■ **Provided data**
##############################

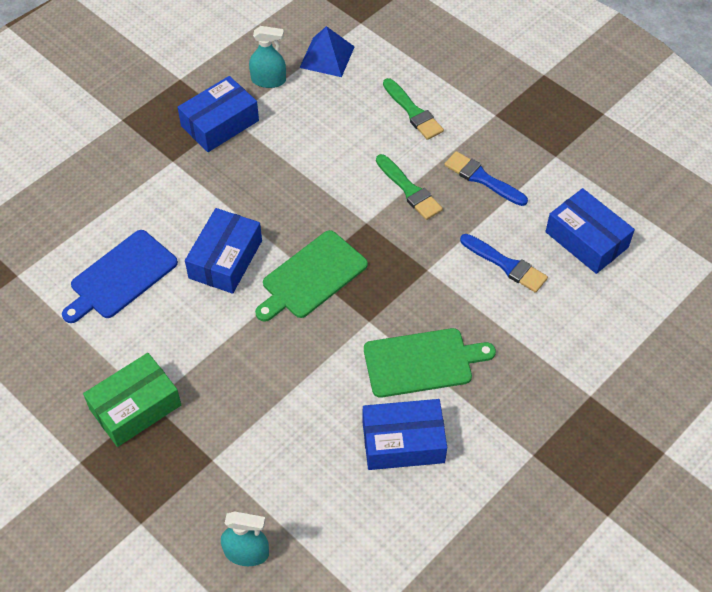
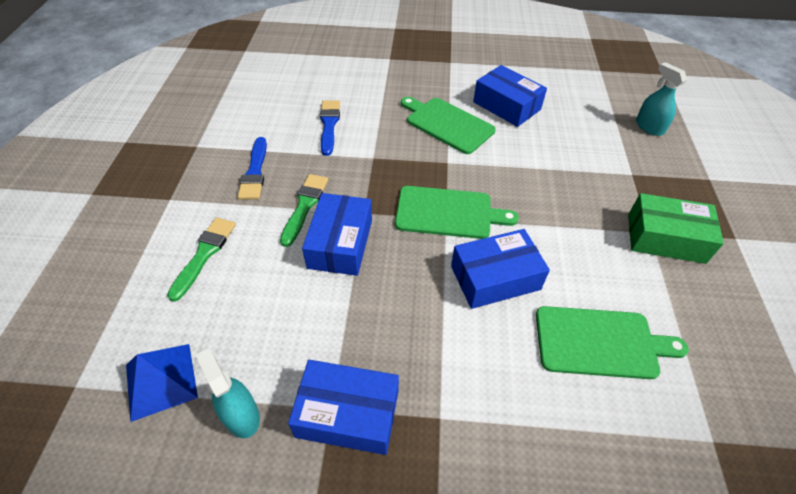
camera: 130 degrees left, 5 degrees down
(121, 277) = (600, 342): blue cutting board -> green cutting board
(586, 240) = (271, 101): blue box -> blue box (340, 243)

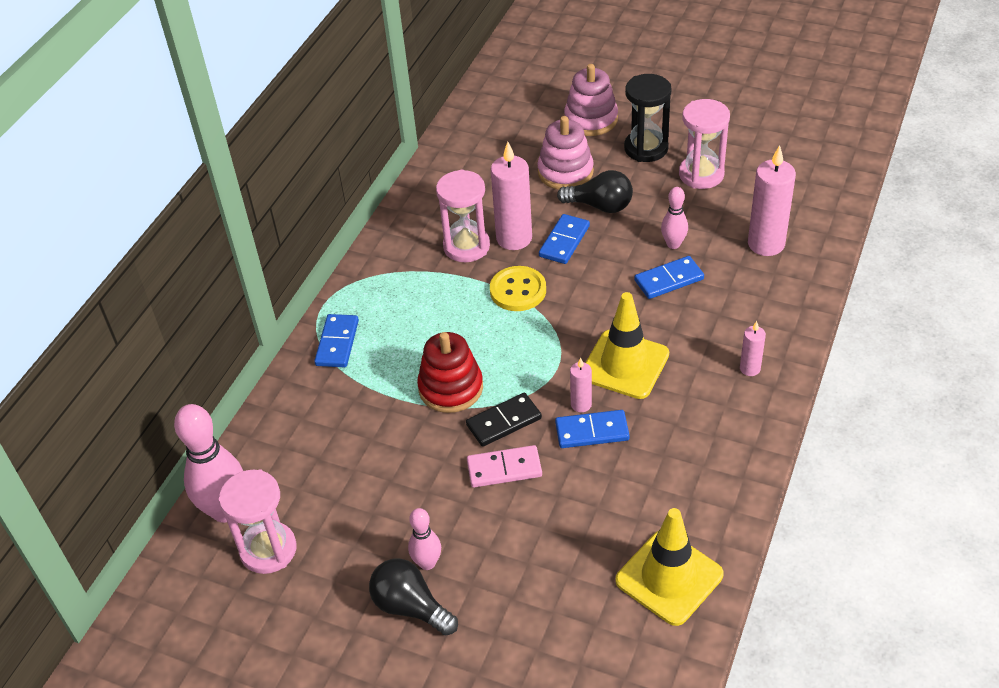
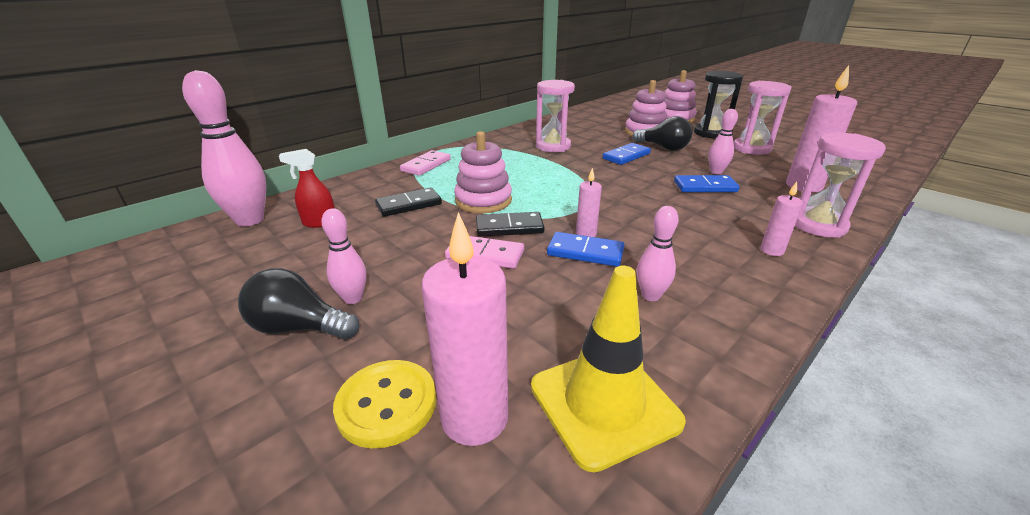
camera: 20 degrees right, 15 degrees down
(268, 550) = (244, 249): pink hourglass -> pink hourglass (818, 225)
(305, 486) = (319, 223): none -> red spray bottle
(337, 343) = (426, 165): blue domino -> pink domino
(376, 424) = (409, 205): none -> black domino
(411, 607) = (299, 328): black light bulb -> black light bulb turned 45 degrees counterclockwise
(451, 388) = (483, 200): red stacking toy -> pink stacking toy
(514, 238) = (589, 149): pink candle -> pink candle (474, 418)
(518, 290) = (575, 169): yellow button -> yellow button (387, 404)
(625, 364) = (641, 220): yellow traffic cone -> none
(666, 465) = (650, 295): none -> pink bowling pin

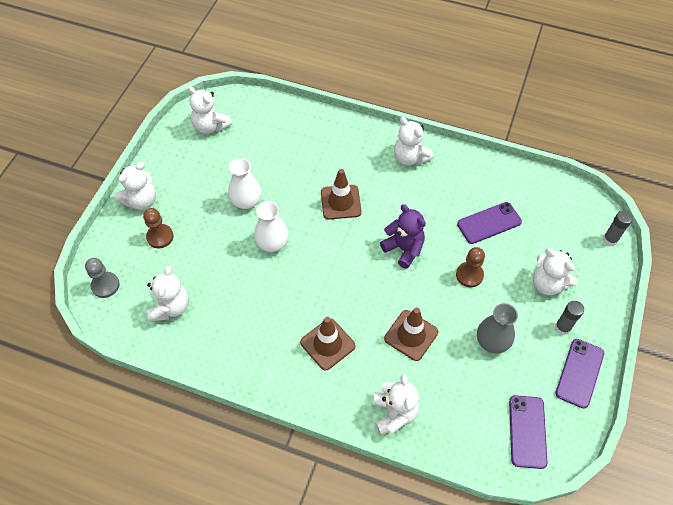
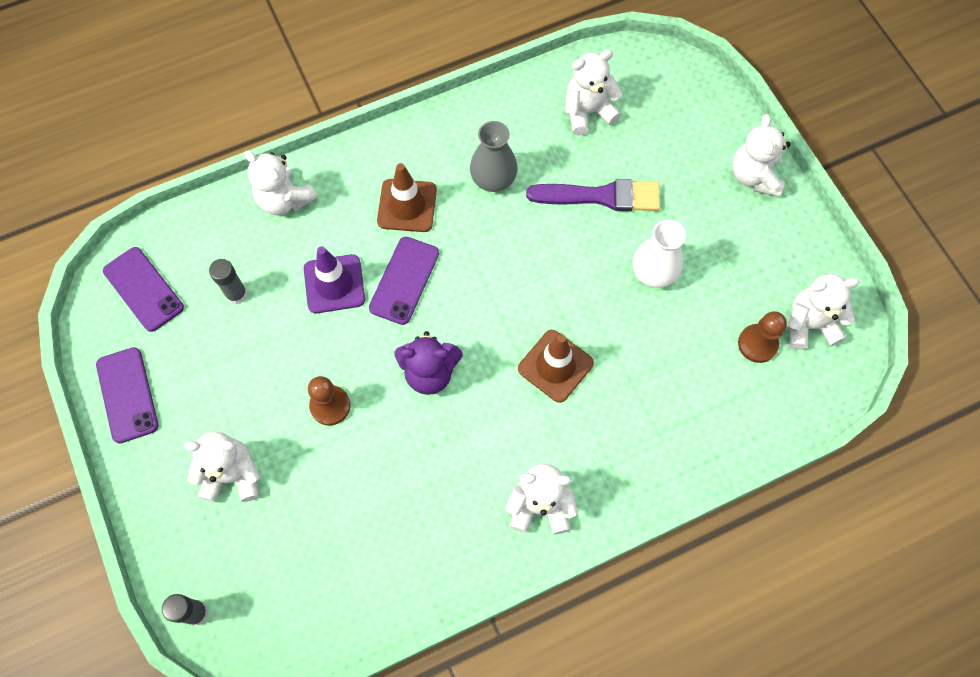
camera: 135 degrees right, 10 degrees up
(105, 285) = (670, 78): grey pawn -> none
(160, 237) = (685, 160): brown pawn -> brown pawn (757, 344)
(171, 307) = (588, 112): white teddy bear -> white teddy bear turned 105 degrees clockwise
(223, 257) = (601, 196): none -> purple brush
(272, 243) = (571, 253): white vase -> none
(411, 335) = (334, 284): brown traffic cone -> purple traffic cone
(489, 223) = (362, 497): purple phone -> purple phone (404, 280)
(492, 341) = (245, 349): grey vase -> grey vase (493, 179)
(562, 327) = (179, 433): grey glue stick -> grey glue stick (237, 294)

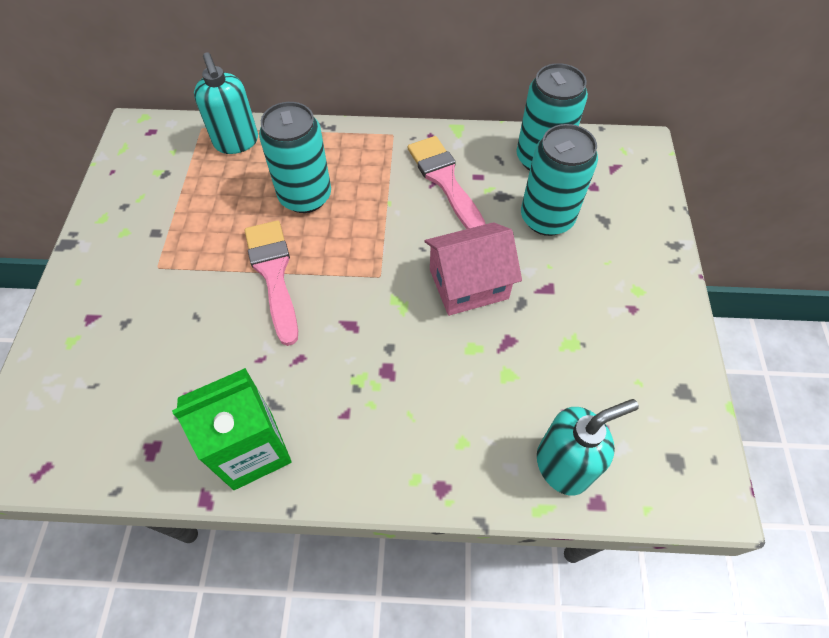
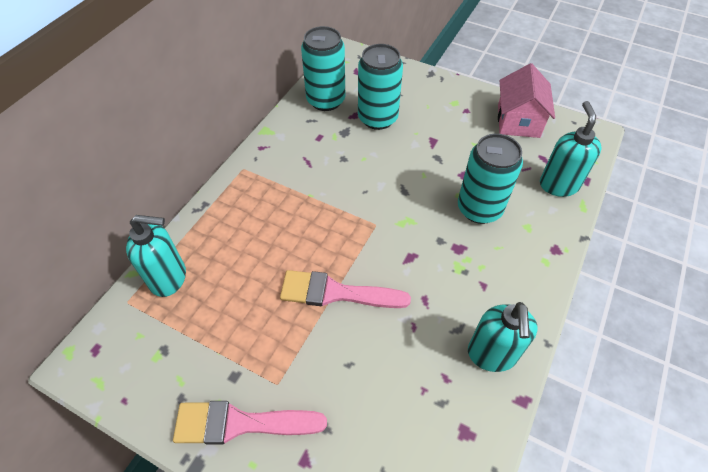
camera: 65 degrees left, 5 degrees down
(252, 450) = (492, 355): green carton -> turquoise soap dispenser
(305, 196) = (268, 246): turquoise can -> turquoise can (479, 209)
(445, 180) = (311, 156): pink brush -> pink brush (240, 423)
(468, 284) = (409, 178): pink house -> pink house (518, 120)

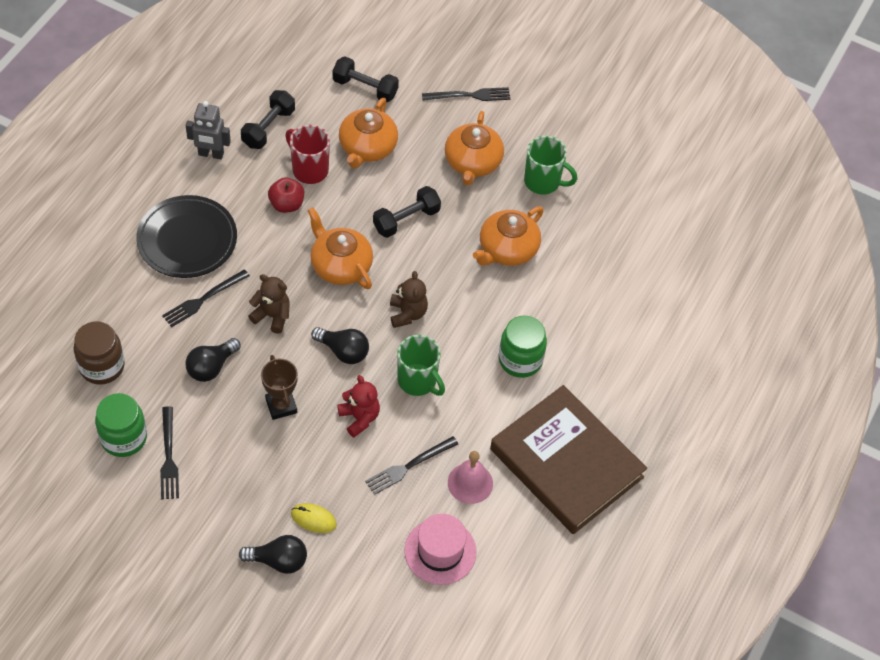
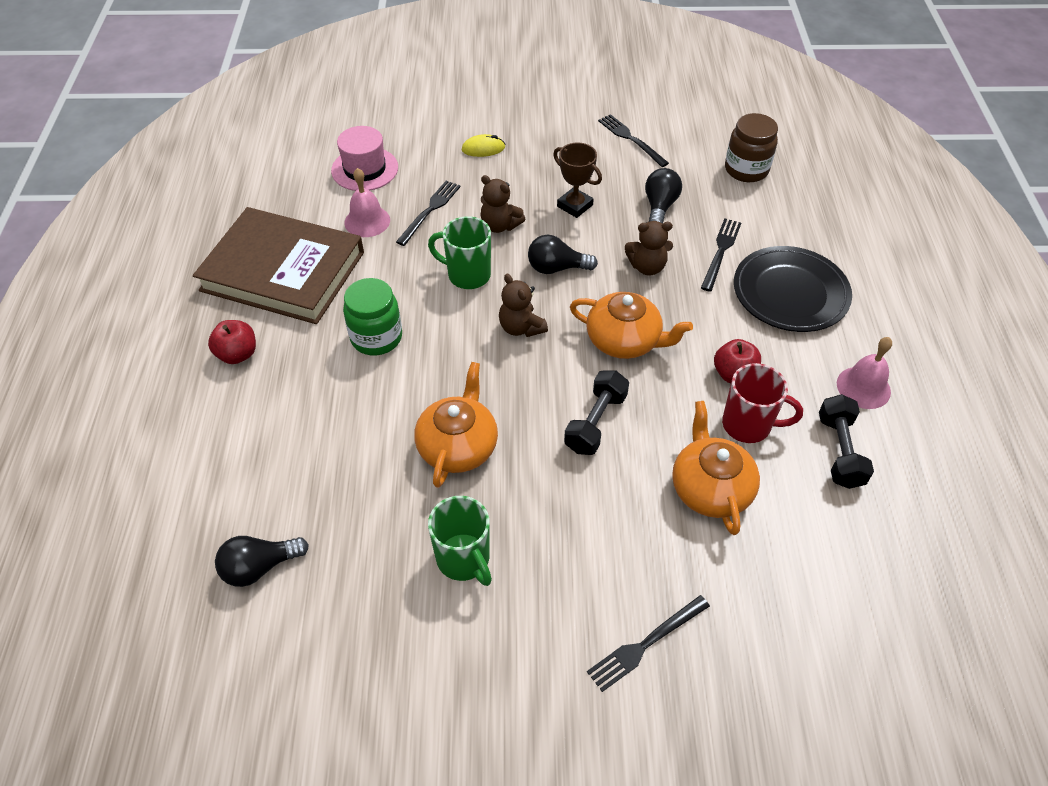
camera: 155 degrees right, 5 degrees down
(124, 438) = (677, 136): green jar -> none
(211, 154) = (863, 387): grey robot -> pink bell
(278, 561) = (489, 117): black light bulb -> black light bulb (259, 567)
(359, 418) = (500, 225): red teddy bear -> brown teddy bear
(365, 88) = (785, 573): black dumbbell -> none
(472, 162) = (571, 538): orange teapot -> none
(543, 182) = (464, 559): green mug -> green mug turned 120 degrees counterclockwise
(631, 398) = (237, 354): none -> red apple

##############################

In the material above, how many lines hold the string "counterclockwise"? Give the number and nothing else.

■ **Exercise output**
2